◆ **EXERCISE DESCRIPTION**:
Reproduce only the lines that run from the line containing "after: kręgiel/turkusowy (no. 2 from left)" to the end of the entries below, exactly as they stand.

Spatial reasoning data
□ □ □ □

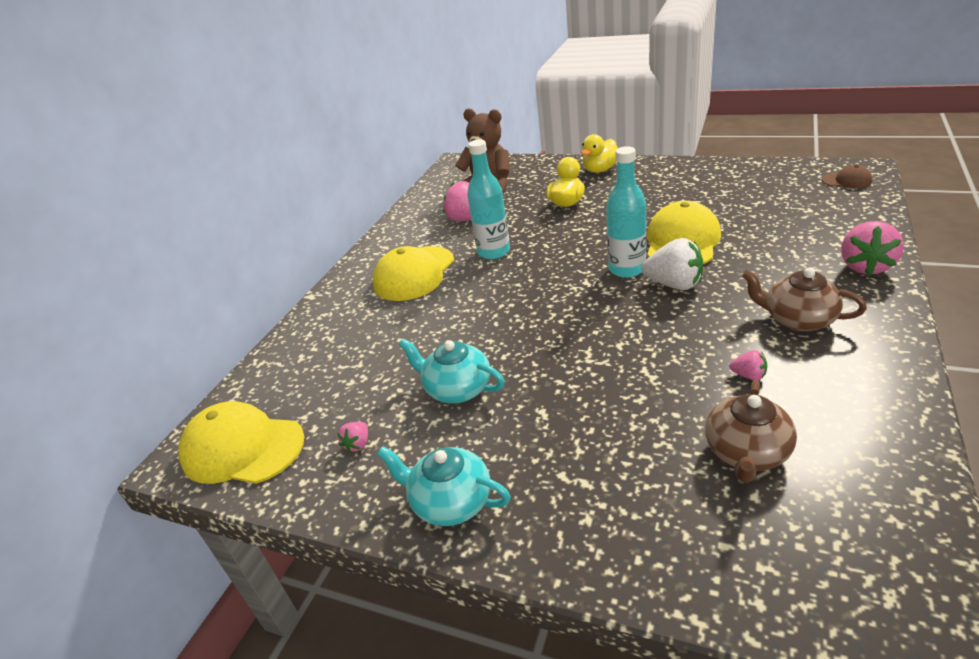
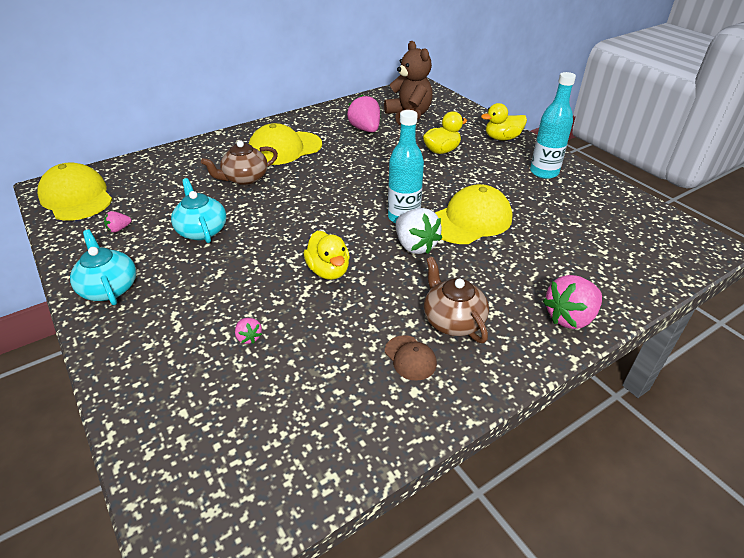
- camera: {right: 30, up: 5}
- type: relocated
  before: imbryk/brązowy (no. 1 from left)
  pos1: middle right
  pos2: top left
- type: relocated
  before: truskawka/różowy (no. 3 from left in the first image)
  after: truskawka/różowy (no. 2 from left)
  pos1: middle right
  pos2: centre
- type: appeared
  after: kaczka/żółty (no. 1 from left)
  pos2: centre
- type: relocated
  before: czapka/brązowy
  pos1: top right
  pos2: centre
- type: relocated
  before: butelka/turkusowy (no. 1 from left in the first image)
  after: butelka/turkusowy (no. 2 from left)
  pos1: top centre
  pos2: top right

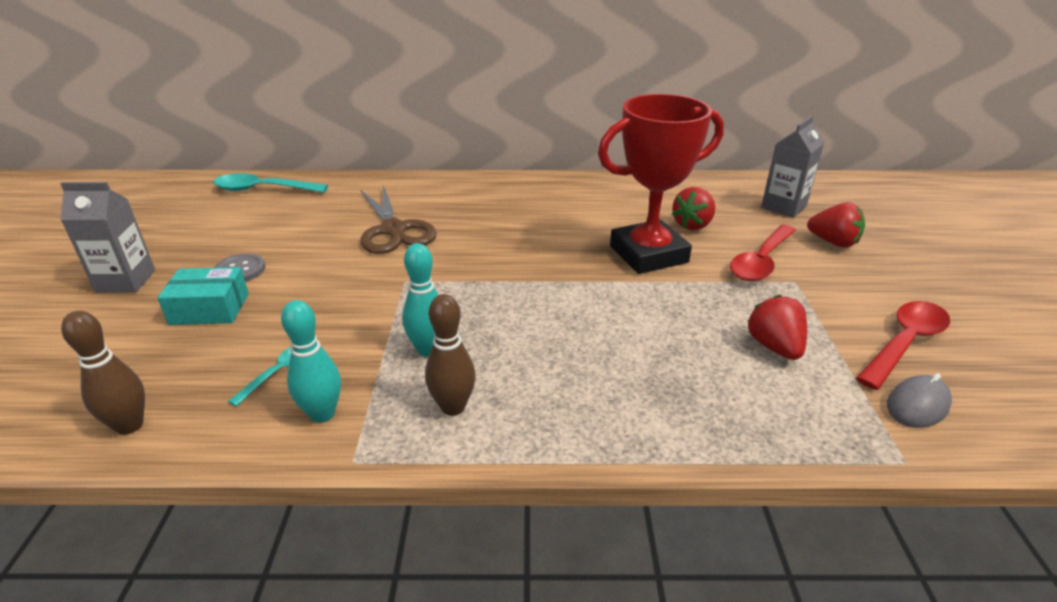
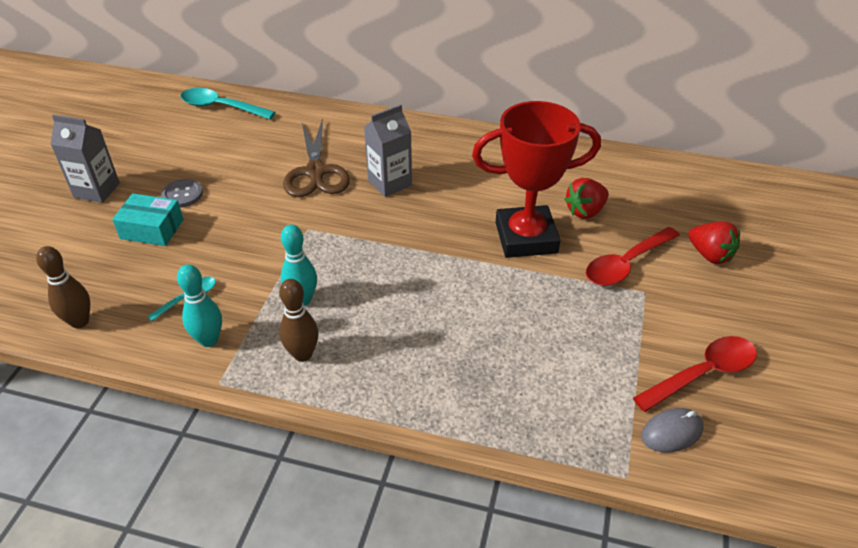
- camera: {right: 15, up: 10}
- type: relocated
  before: karton mleka/szary (no. 2 from left)
  pos1: top right
  pos2: top centre
- type: missing
  before: truskawka/czerwony (no. 2 from left)
  pos1: middle right

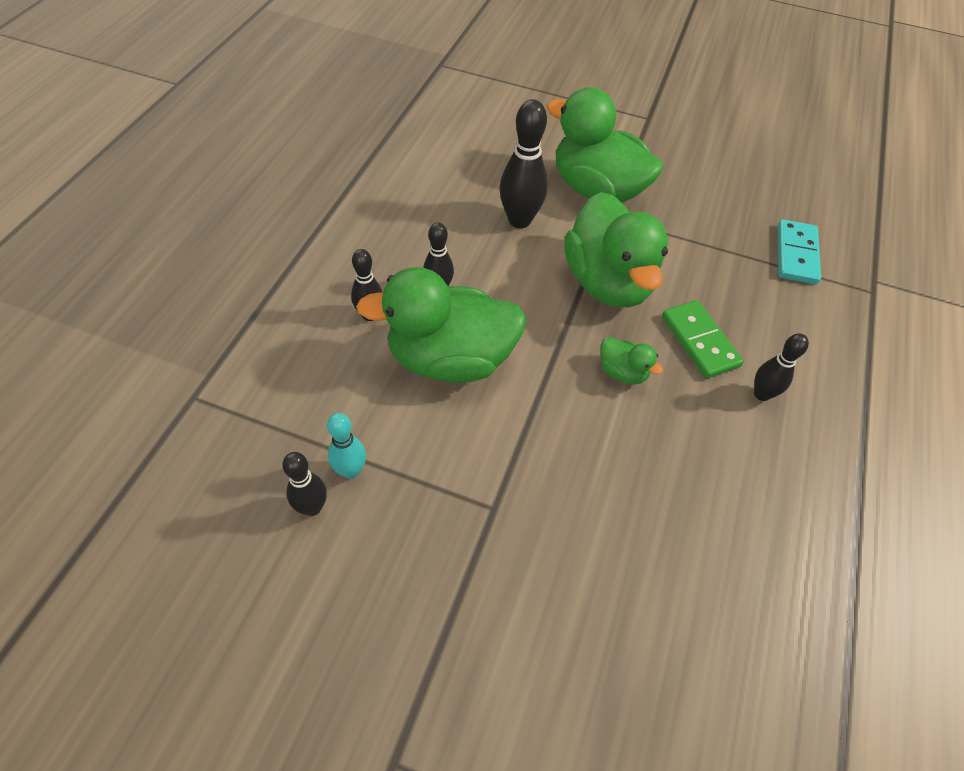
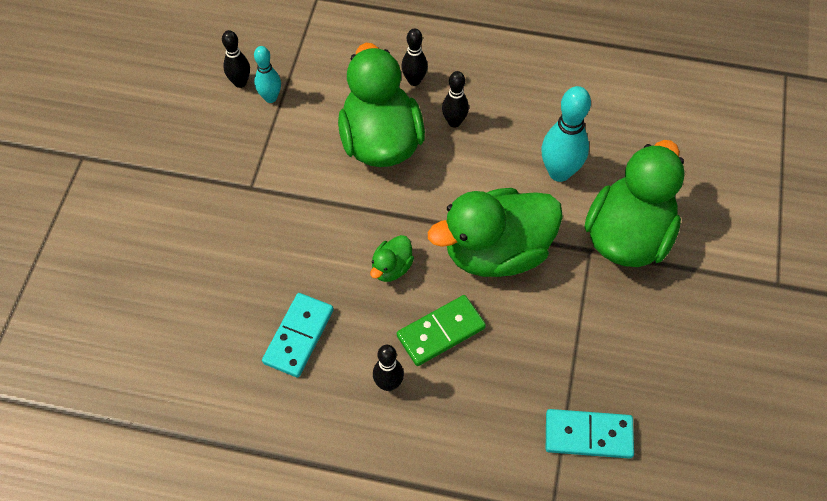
- camera: {right: 85, up: 5}
- type: appeared
  after: kostka domina/turkusowy (no. 1 from left)
  pos2: bottom centre
- type: colour
  before: kręgiel/czarny (no. 4 from left)
  after: kręgiel/turkusowy (no. 2 from left)
  pos1: top centre
  pos2: top right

□ □ □ □

◆ **RESULT OF THE EXERCISE**:
  after: kręgiel/turkusowy (no. 2 from left)
  pos1: top centre
  pos2: top right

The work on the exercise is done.